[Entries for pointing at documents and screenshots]

********************

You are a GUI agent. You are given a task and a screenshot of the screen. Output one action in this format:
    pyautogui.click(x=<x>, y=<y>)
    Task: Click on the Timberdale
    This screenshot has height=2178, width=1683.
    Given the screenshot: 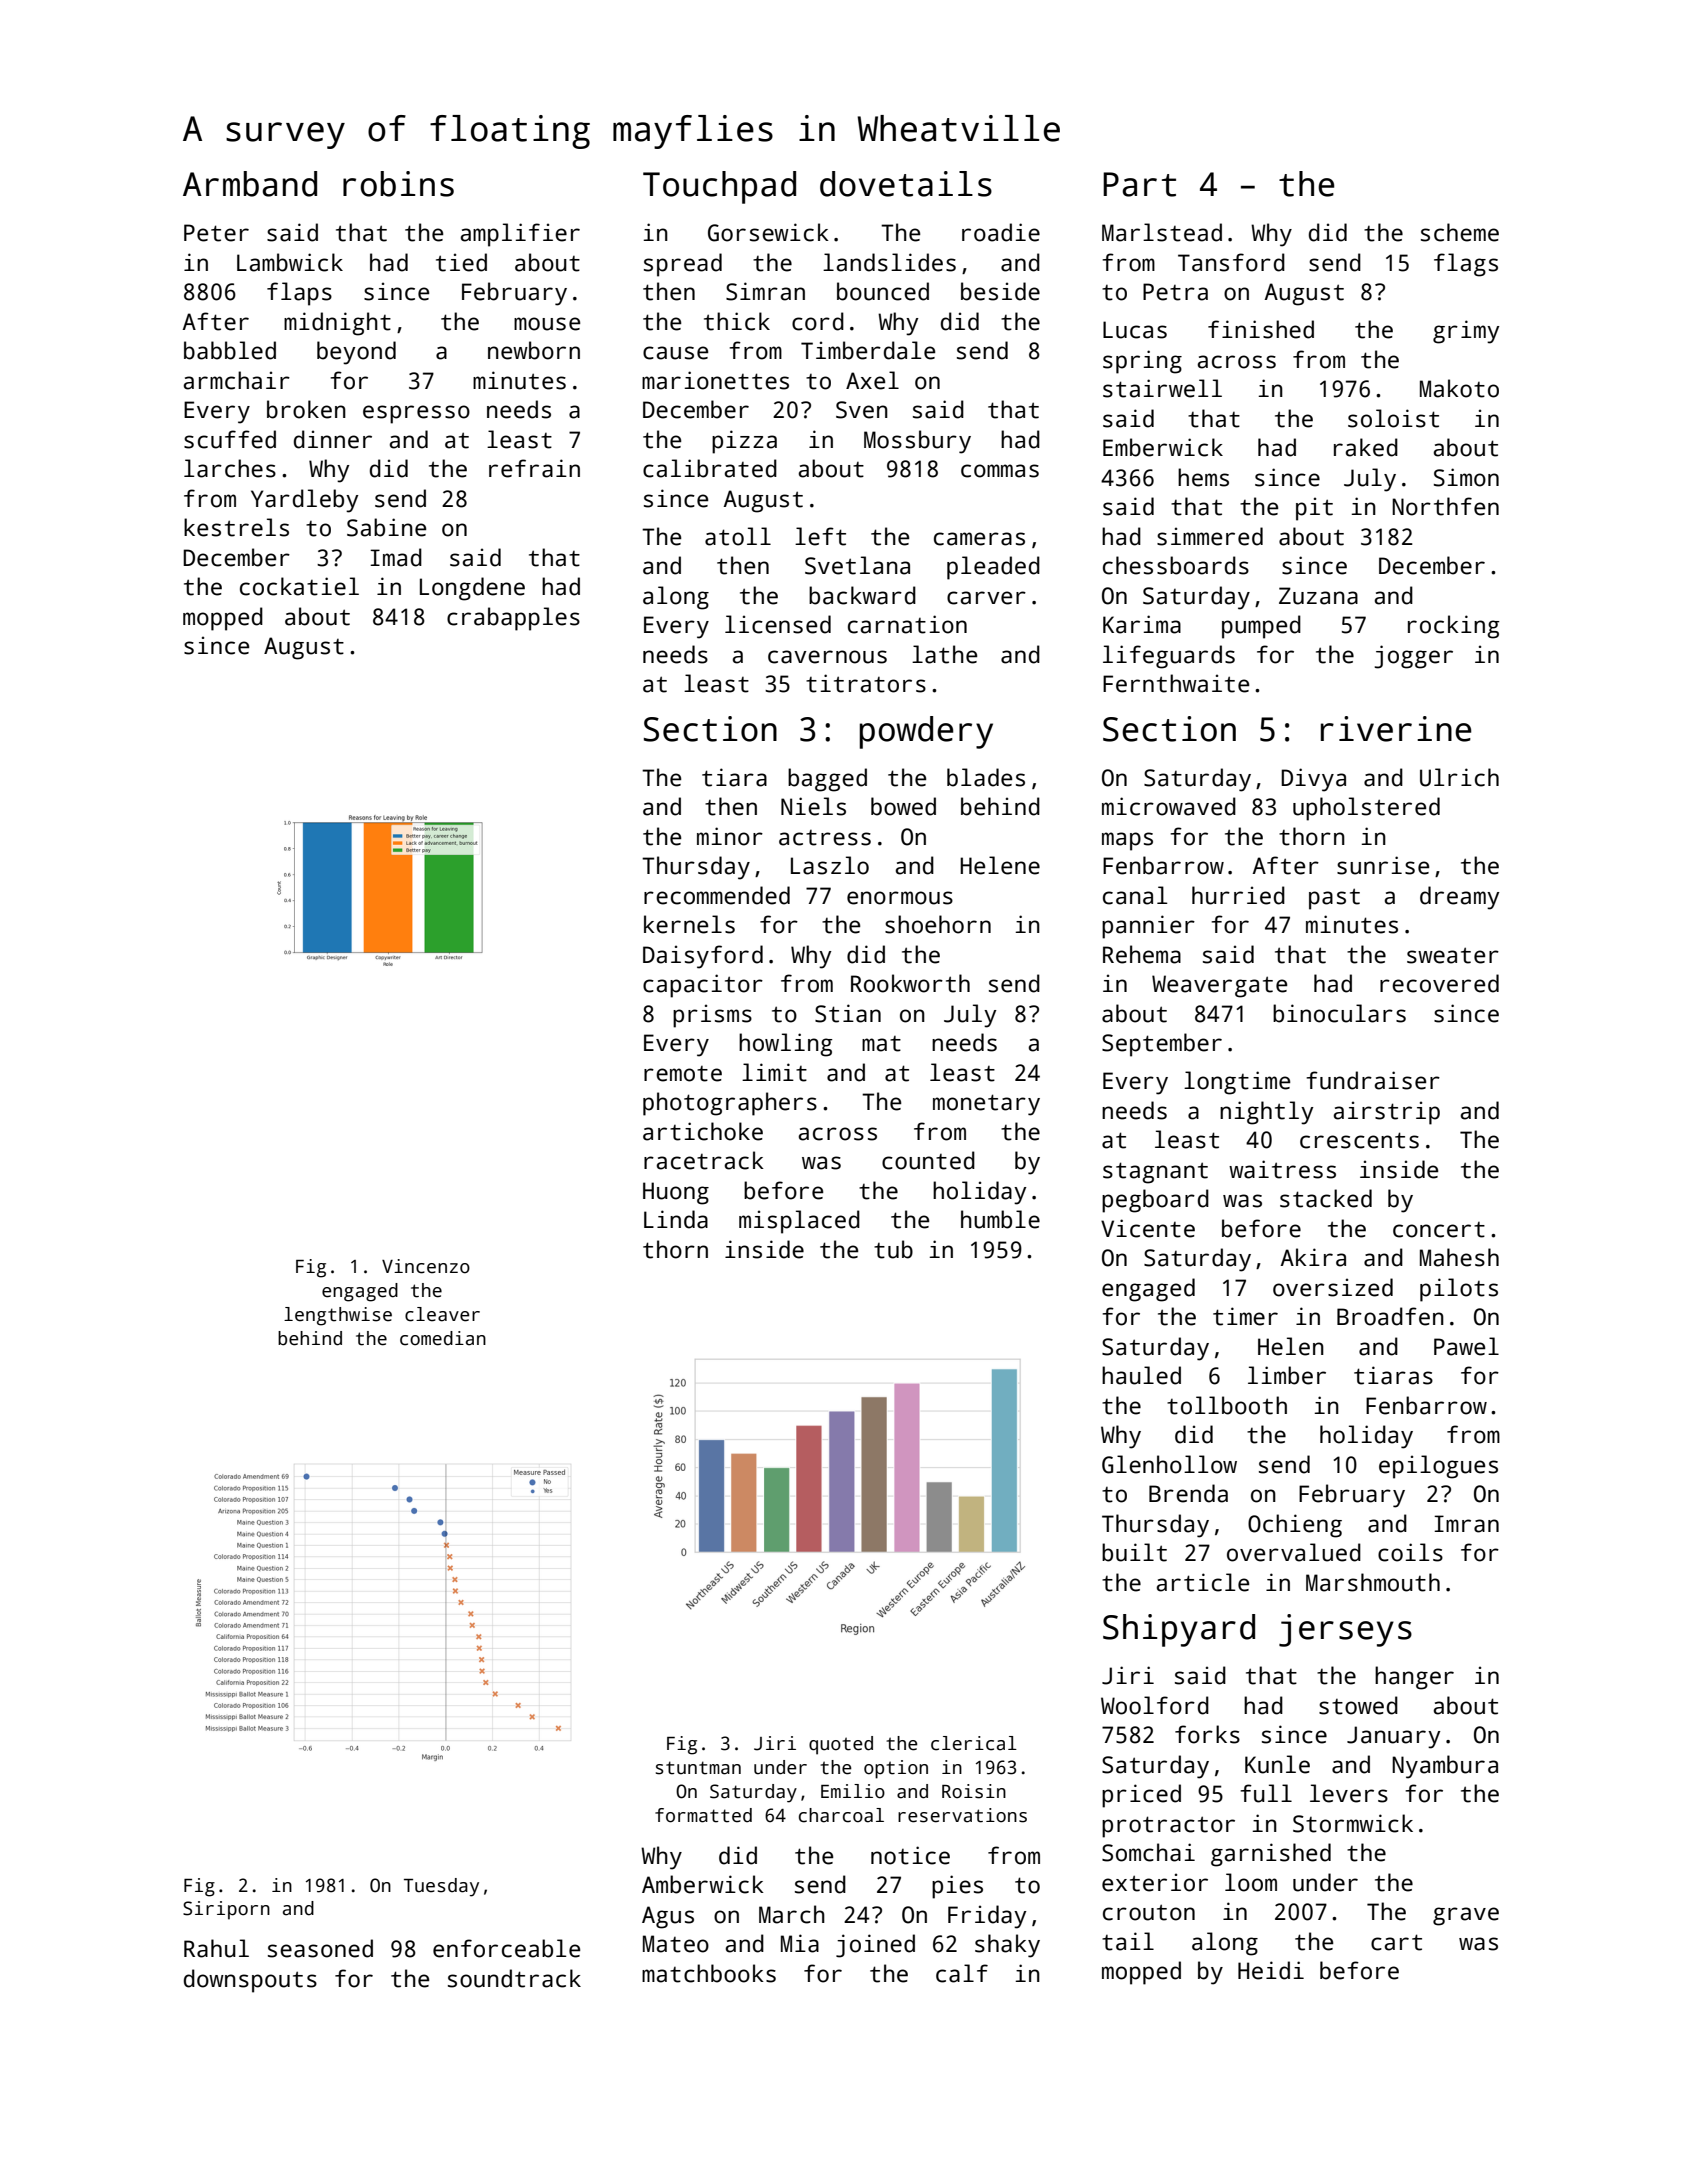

********************

▸ **WHAT THE EXERCISE ASKS**
In the items, replace every "screenshot" with "screen capture" and leave all other text unchanged. Leave the pictures out of your answer.

▸ **CORRECT ANSWER**
You are a GUI agent. You are given a task and a screen capture of the screen. Output one action in this format:
    pyautogui.click(x=<x>, y=<y>)
    Task: Click on the Timberdale
    This screen capture has height=2178, width=1683.
    Given the screen capture: 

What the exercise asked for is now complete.